TO DO | In the entries below, begin at the line with "R2: 15k (COM, SIG4) -> none" and stop after the line with "J4 pin 3: SIG9 -> COM"; output those lines exactly and omit the pictures.

::: DATA TO PROCESS

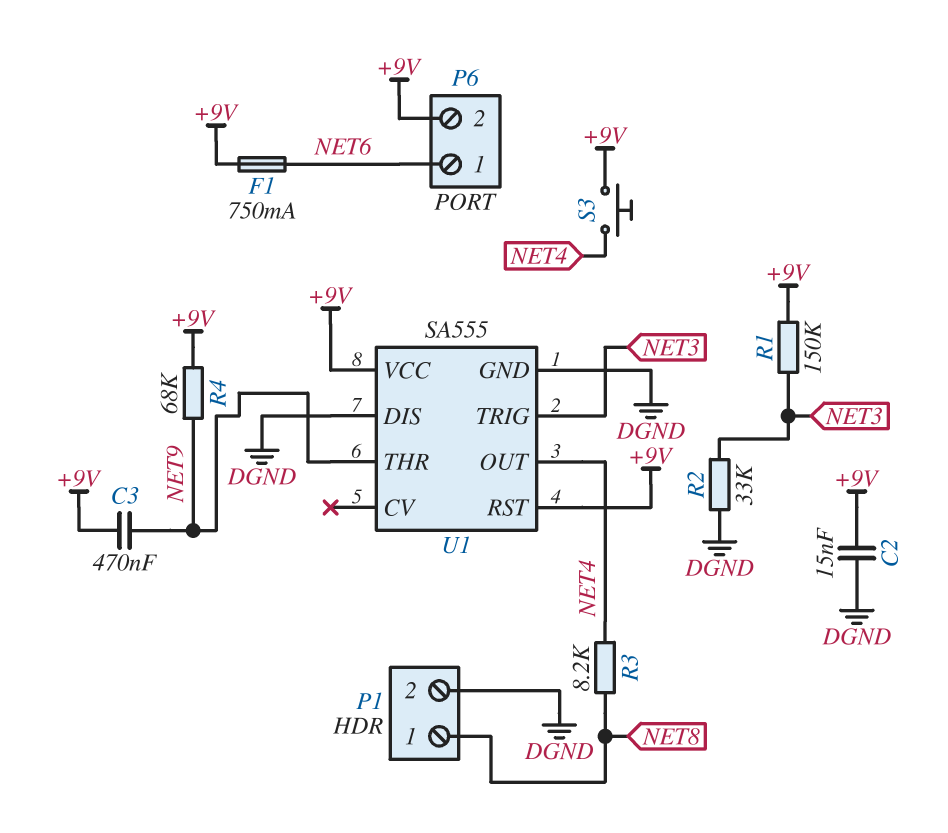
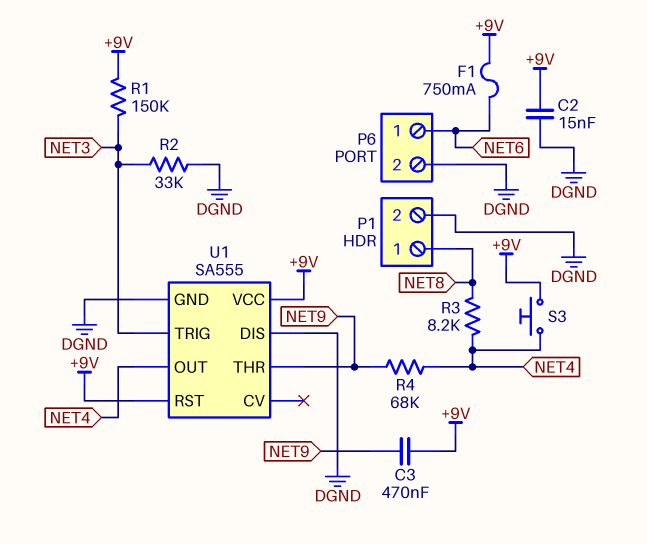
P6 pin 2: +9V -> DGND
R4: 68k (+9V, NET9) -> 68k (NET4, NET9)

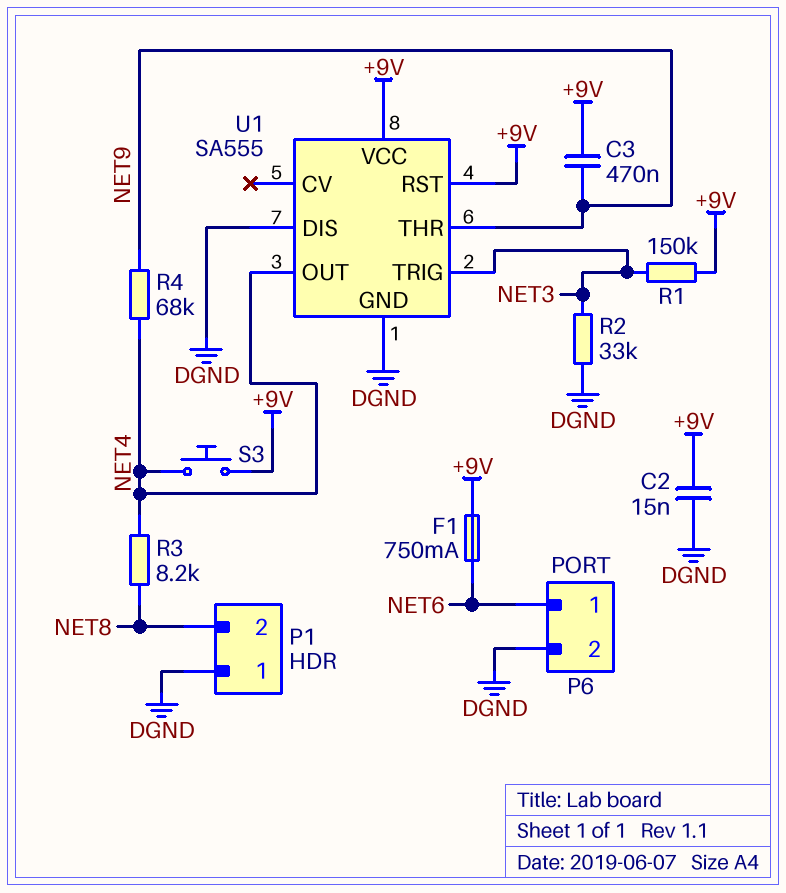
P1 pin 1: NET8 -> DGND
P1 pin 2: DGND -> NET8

::::::
::: DATA TO PROCESS

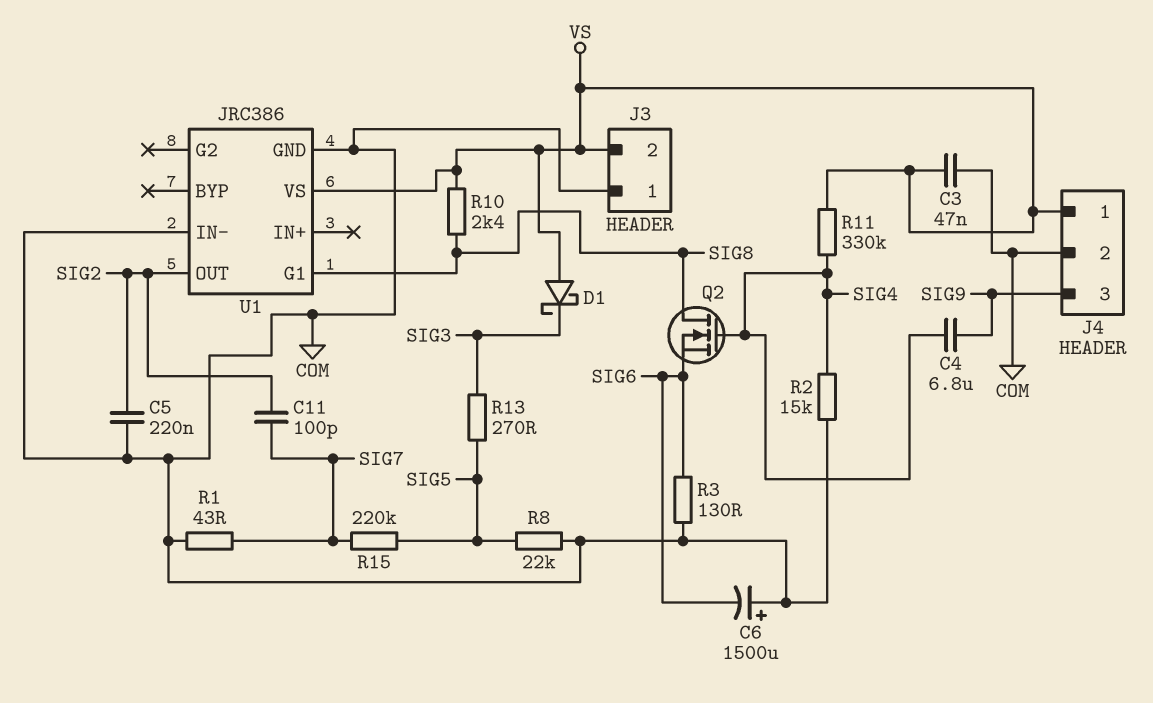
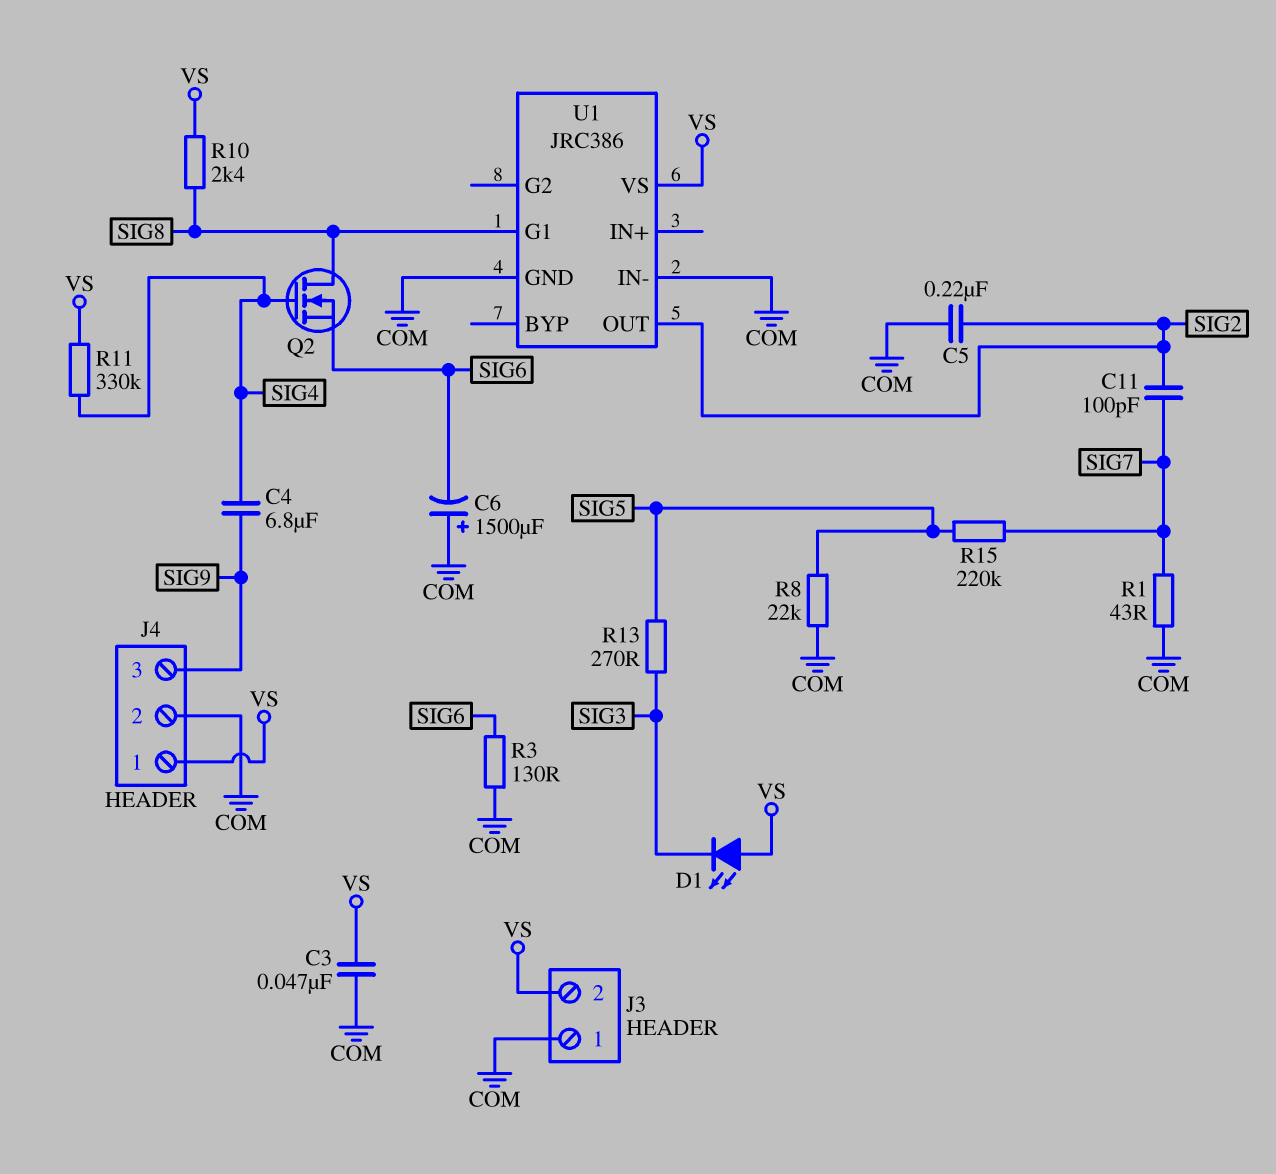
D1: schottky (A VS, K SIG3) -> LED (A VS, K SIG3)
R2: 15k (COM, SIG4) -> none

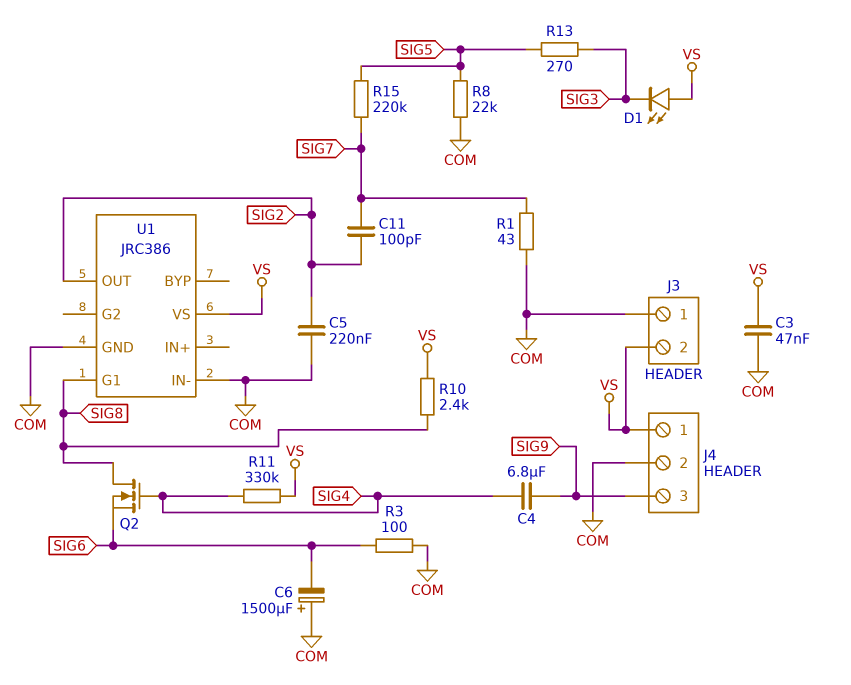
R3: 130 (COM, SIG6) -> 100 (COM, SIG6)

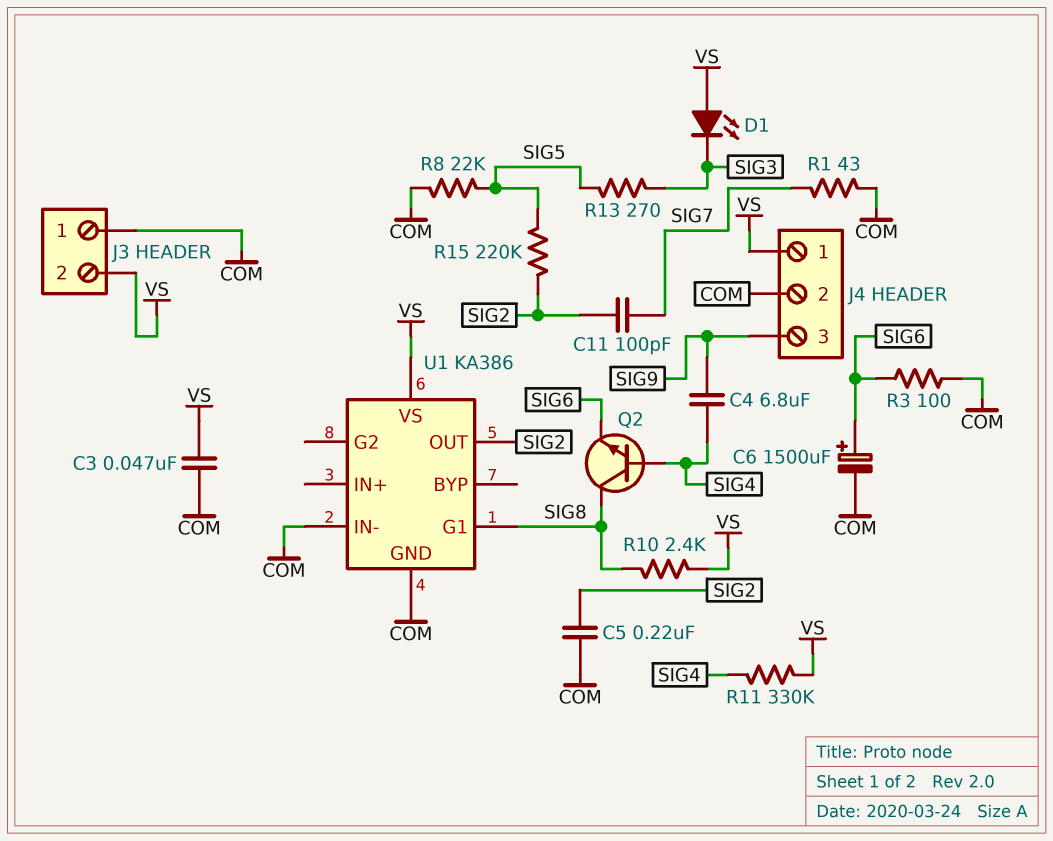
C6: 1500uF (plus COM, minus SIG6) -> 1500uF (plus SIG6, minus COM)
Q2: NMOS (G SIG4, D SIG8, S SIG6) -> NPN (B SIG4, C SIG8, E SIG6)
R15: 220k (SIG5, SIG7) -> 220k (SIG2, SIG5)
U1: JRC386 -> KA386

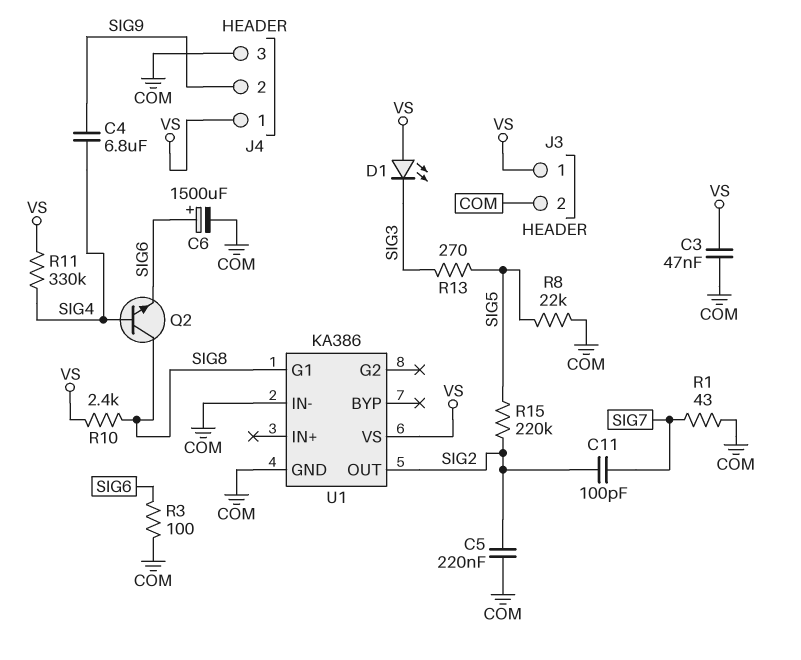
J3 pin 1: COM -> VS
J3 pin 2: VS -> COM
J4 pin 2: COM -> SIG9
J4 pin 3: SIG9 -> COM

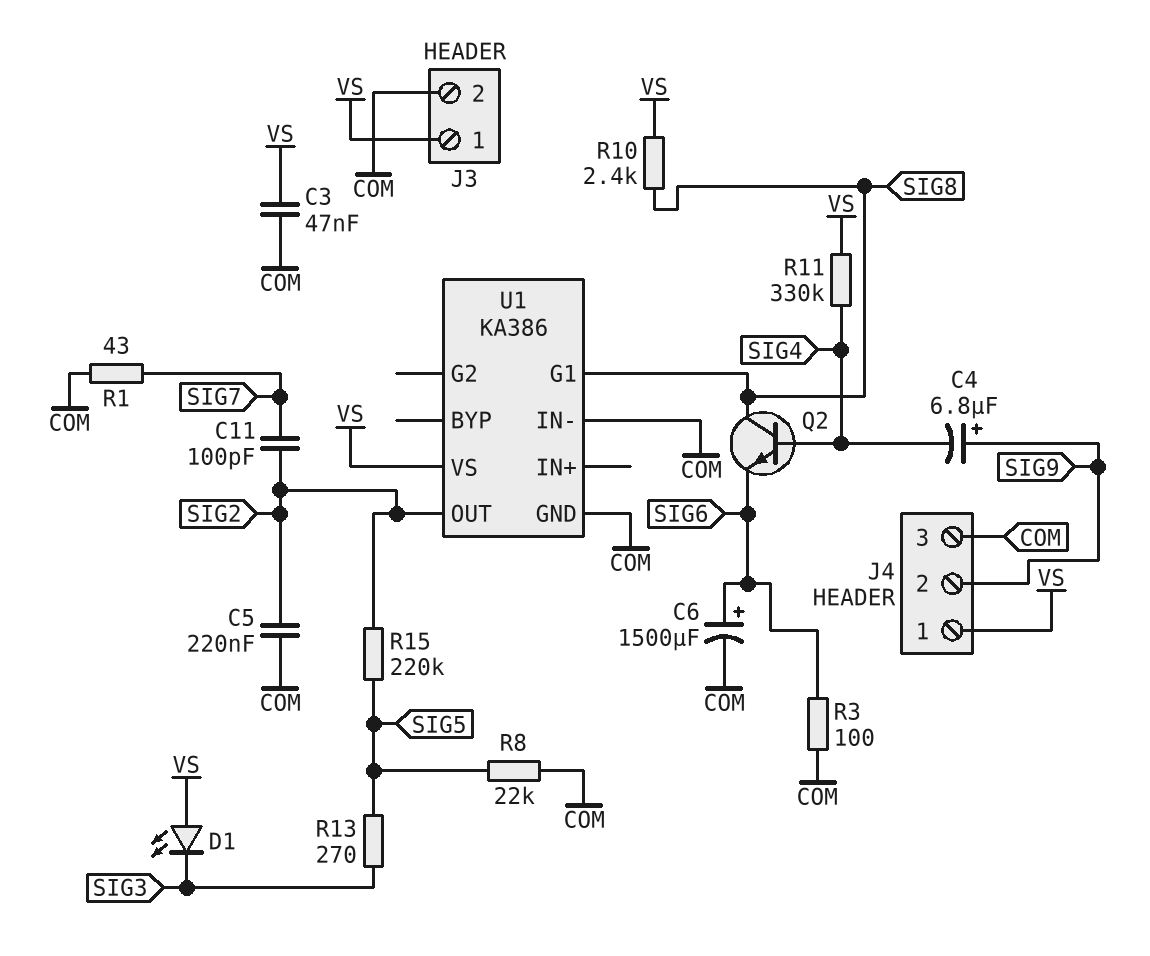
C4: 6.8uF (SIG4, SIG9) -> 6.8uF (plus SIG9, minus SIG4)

::::::

TASK OUTPUT |
R2: 15k (COM, SIG4) -> none

R3: 130 (COM, SIG6) -> 100 (COM, SIG6)

C6: 1500uF (plus COM, minus SIG6) -> 1500uF (plus SIG6, minus COM)
Q2: NMOS (G SIG4, D SIG8, S SIG6) -> NPN (B SIG4, C SIG8, E SIG6)
R15: 220k (SIG5, SIG7) -> 220k (SIG2, SIG5)
U1: JRC386 -> KA386

J3 pin 1: COM -> VS
J3 pin 2: VS -> COM
J4 pin 2: COM -> SIG9
J4 pin 3: SIG9 -> COM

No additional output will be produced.